Before-and-after scene images:
+ + +

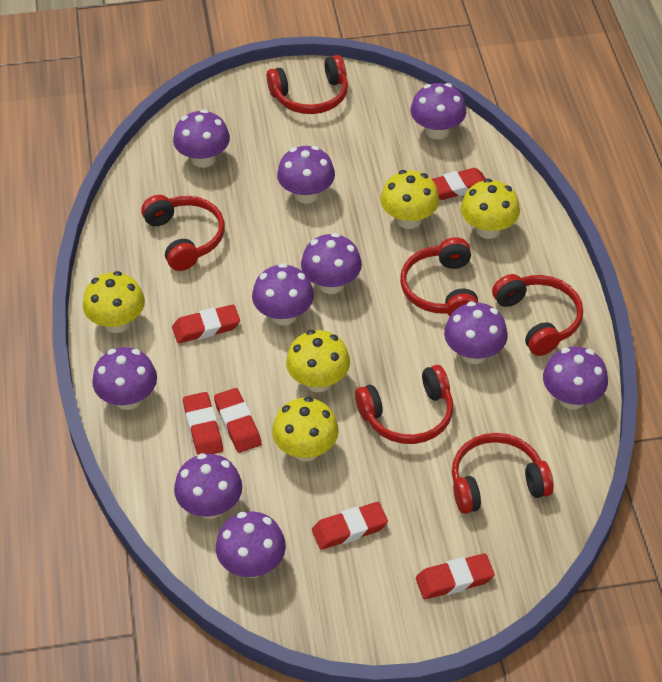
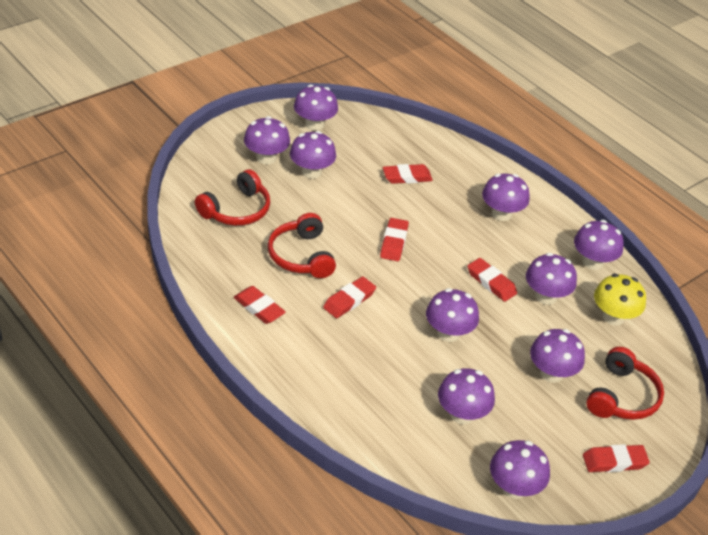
red headphones: 6 -> 3
yellow mushroom: 5 -> 1

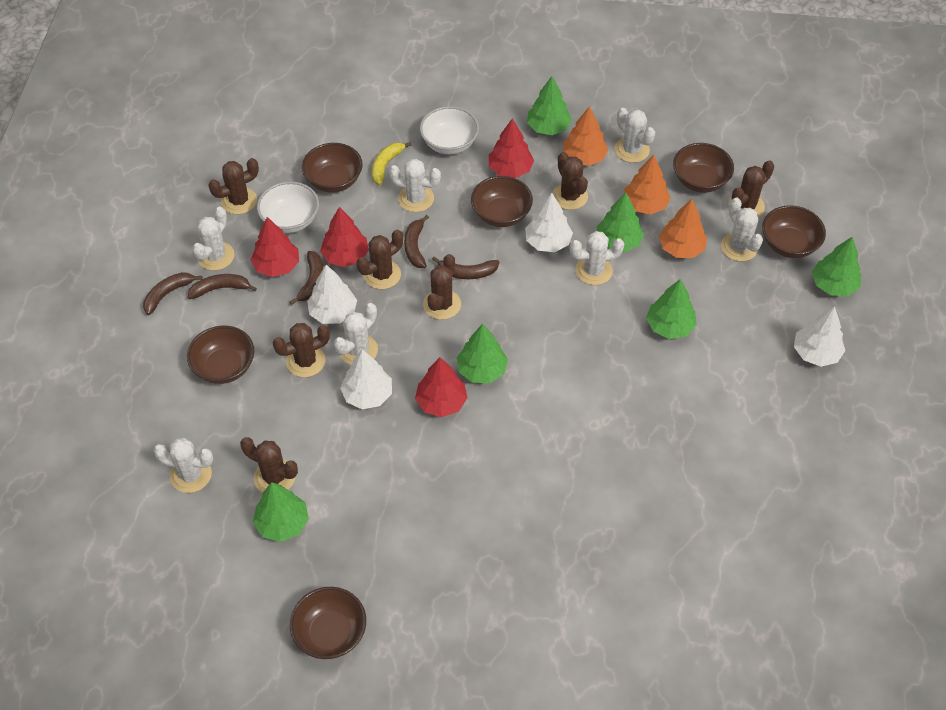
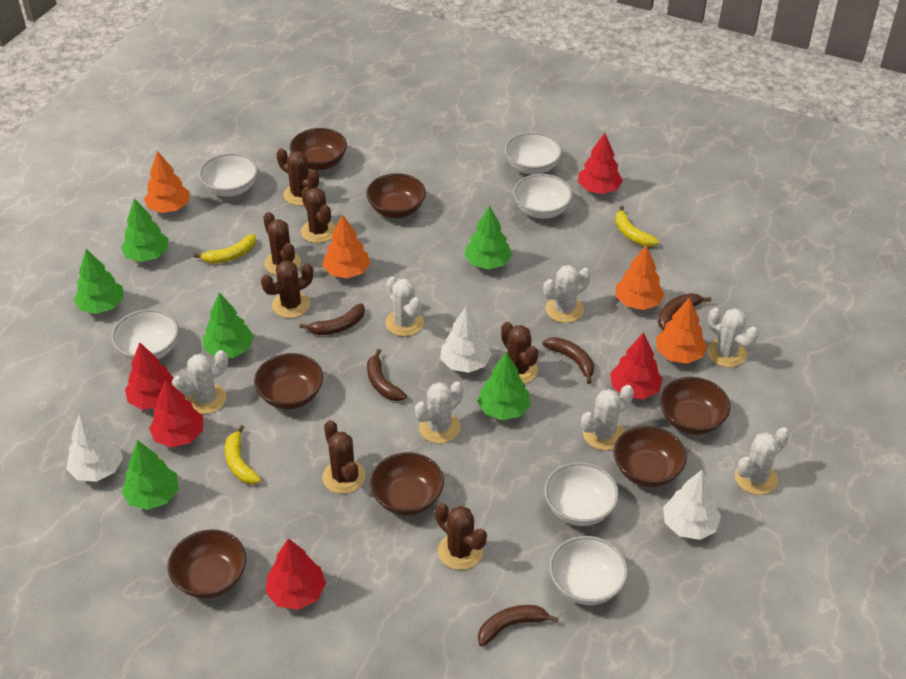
brown bowl: 6 -> 7
orange tree: 3 -> 4
red tree: 4 -> 5
white bowl: 2 -> 6
white tree: 4 -> 3
yellow banana: 1 -> 3

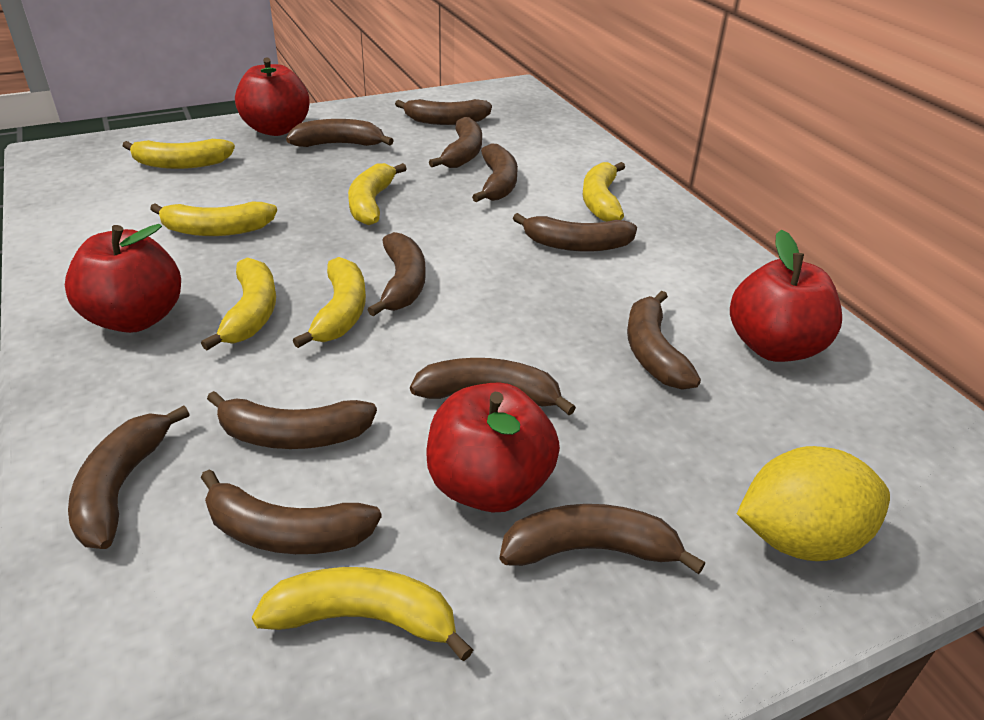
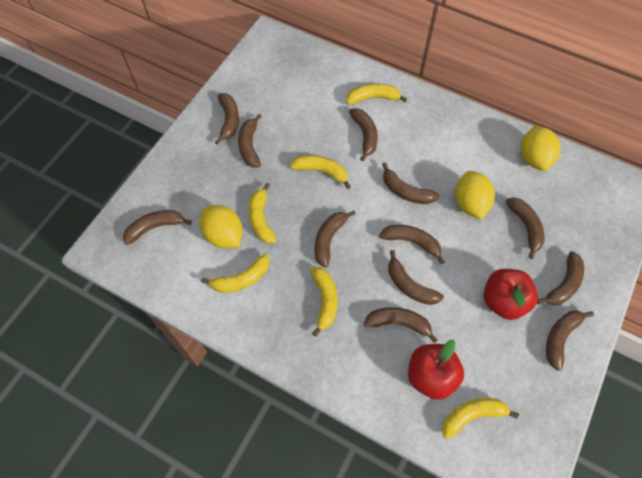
red apple: 4 -> 2
yellow banana: 7 -> 6
yellow lemon: 1 -> 3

+ + +

=== About this exercise ===
Which lines above contain the word "tree"? List them.

=== The completed task ===
orange tree: 3 -> 4
red tree: 4 -> 5
white tree: 4 -> 3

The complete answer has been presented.